--- Material provided ---

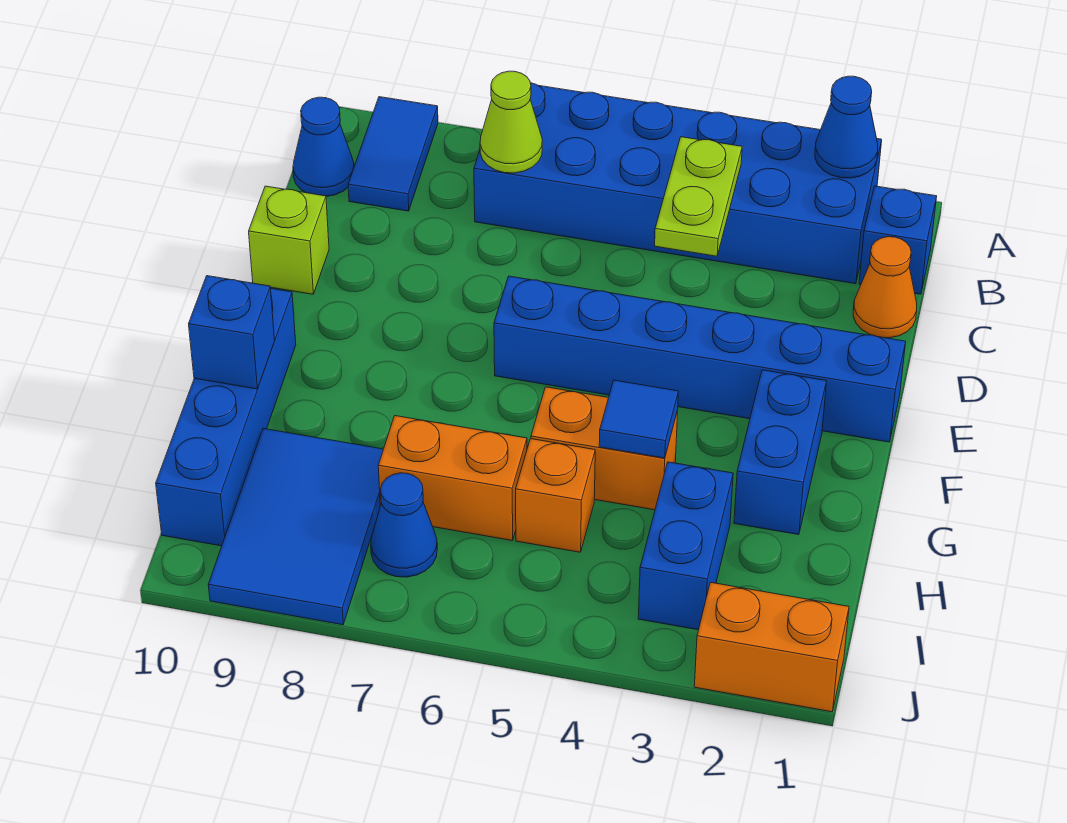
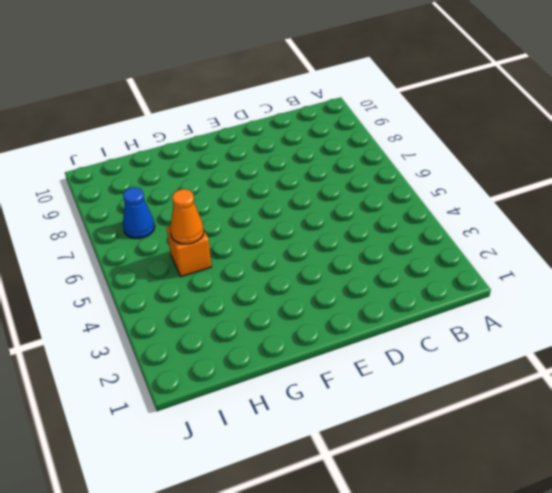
orange cone H5 level 2 -> orange cone C1 level 1
none -> blue brick A2:B7 level 1
none -> blue tile A9:B9 level 1
none -> blue brick B1 level 1

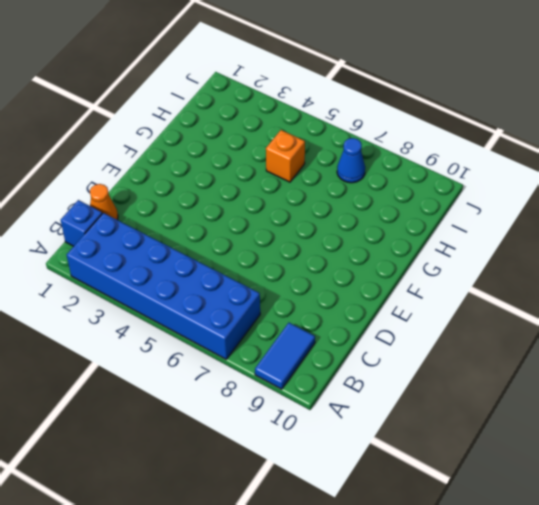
none -> blue cone B10 level 1
none -> lime brick D10 level 1
none -> blue brick E1:E6 level 1

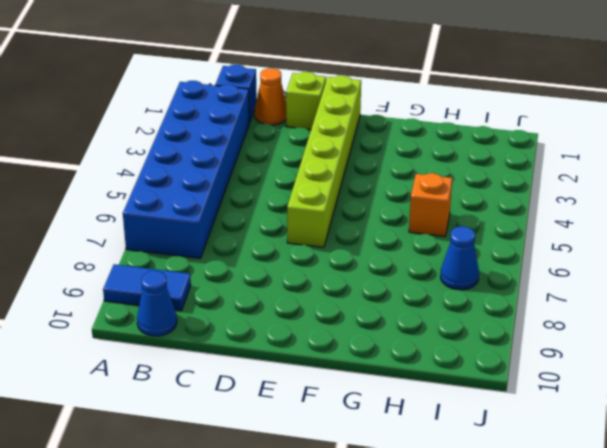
lime brick D1 level 1 -> lime brick D10 level 1
lime brick E1:E6 level 1 -> blue brick E1:E6 level 1
none -> blue brick F2:G2 level 1
none -> blue brick F10:I10 level 1
none -> orange brick G4:G5 level 1

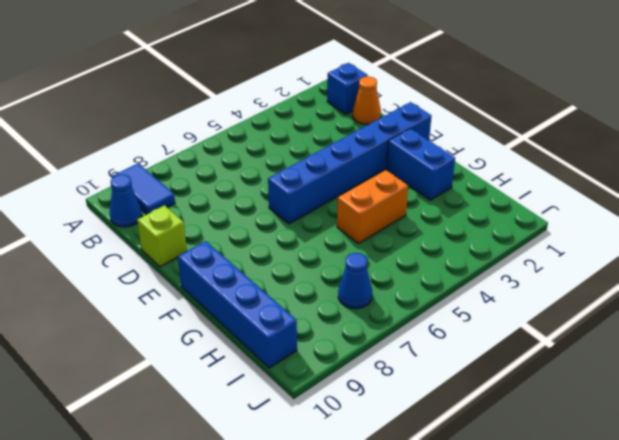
none -> blue brick A2:B7 level 1
none -> blue brick H3:I3 level 1
none -> orange brick H5 level 1

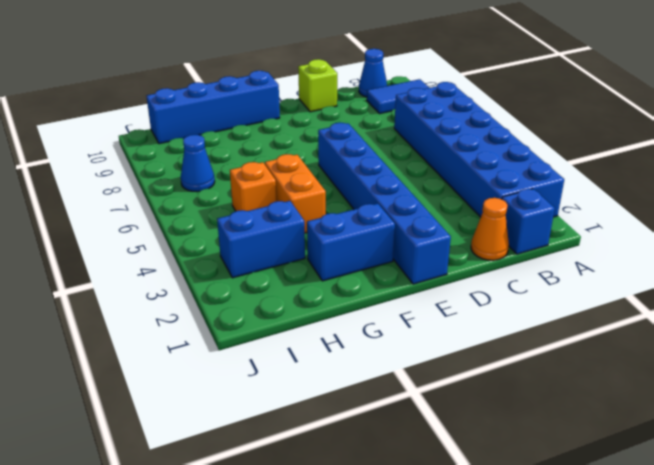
none -> orange brick H6:H7 level 1
none -> blue tile H8:J9 level 1
none -> orange brick J1:J2 level 1

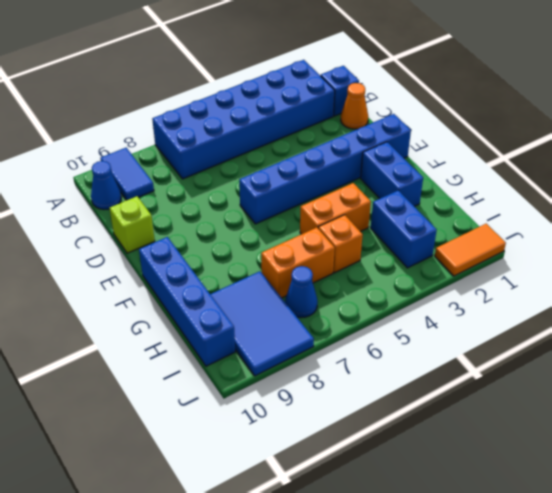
orange tile J1:J2 level 1 -> orange brick J1:J2 level 1
none -> blue cone A2 level 2
none -> lime plate B4:C4 level 2
none -> lime cone B7 level 2

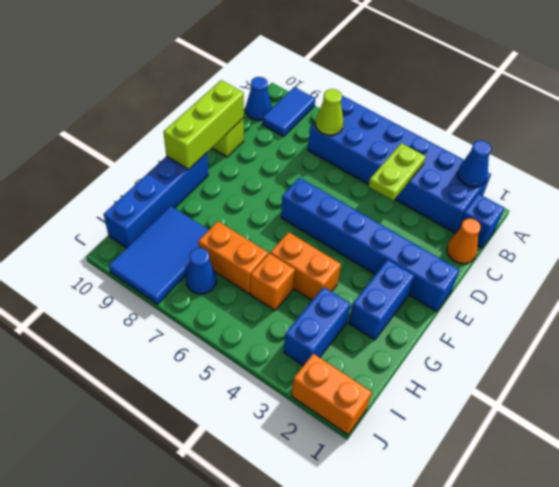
lime brick D10:F10 level 2 -> none
none -> blue tile G4 level 2
none -> blue brick G10 level 2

---

Your reply should be the lines of the records from the start through the line with "none -> lime plate B4:C4 level 2", copied word for word, pictures omitted.

orange cone H5 level 2 -> orange cone C1 level 1
none -> blue brick A2:B7 level 1
none -> blue tile A9:B9 level 1
none -> blue brick B1 level 1

none -> blue cone B10 level 1
none -> lime brick D10 level 1
none -> blue brick E1:E6 level 1

lime brick D1 level 1 -> lime brick D10 level 1
lime brick E1:E6 level 1 -> blue brick E1:E6 level 1
none -> blue brick F2:G2 level 1
none -> blue brick F10:I10 level 1
none -> orange brick G4:G5 level 1

none -> blue brick A2:B7 level 1
none -> blue brick H3:I3 level 1
none -> orange brick H5 level 1

none -> orange brick H6:H7 level 1
none -> blue tile H8:J9 level 1
none -> orange brick J1:J2 level 1

orange tile J1:J2 level 1 -> orange brick J1:J2 level 1
none -> blue cone A2 level 2
none -> lime plate B4:C4 level 2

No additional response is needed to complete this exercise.